Your goal: Write only the count of lines that hold the word "blanc" in the listing.

━━━ Data extracts ━━━

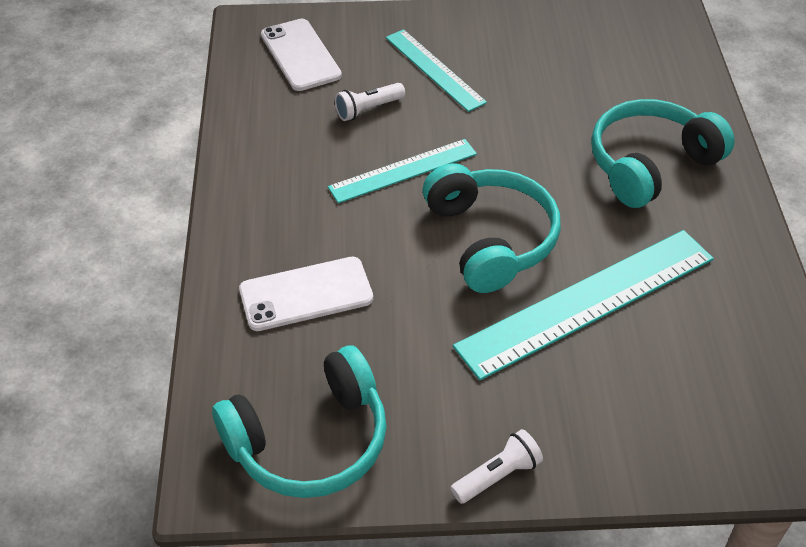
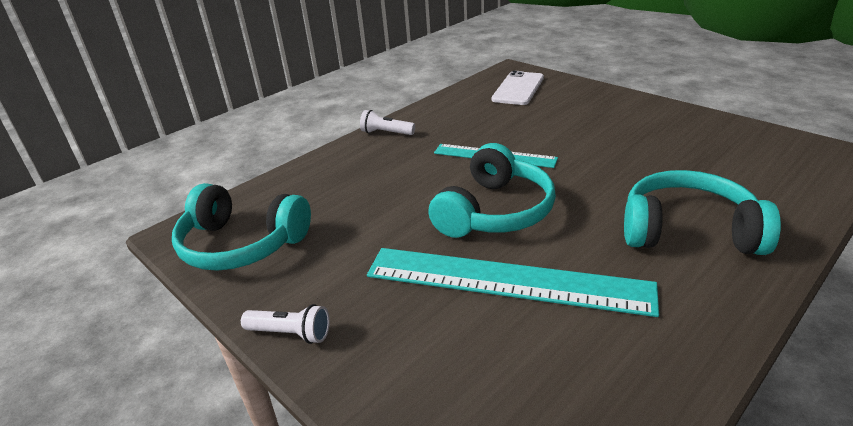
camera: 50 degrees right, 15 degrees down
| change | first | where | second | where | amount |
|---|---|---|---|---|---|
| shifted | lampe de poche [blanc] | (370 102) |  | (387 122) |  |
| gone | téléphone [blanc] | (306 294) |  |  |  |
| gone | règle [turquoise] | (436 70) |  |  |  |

━━━

Finished task: 2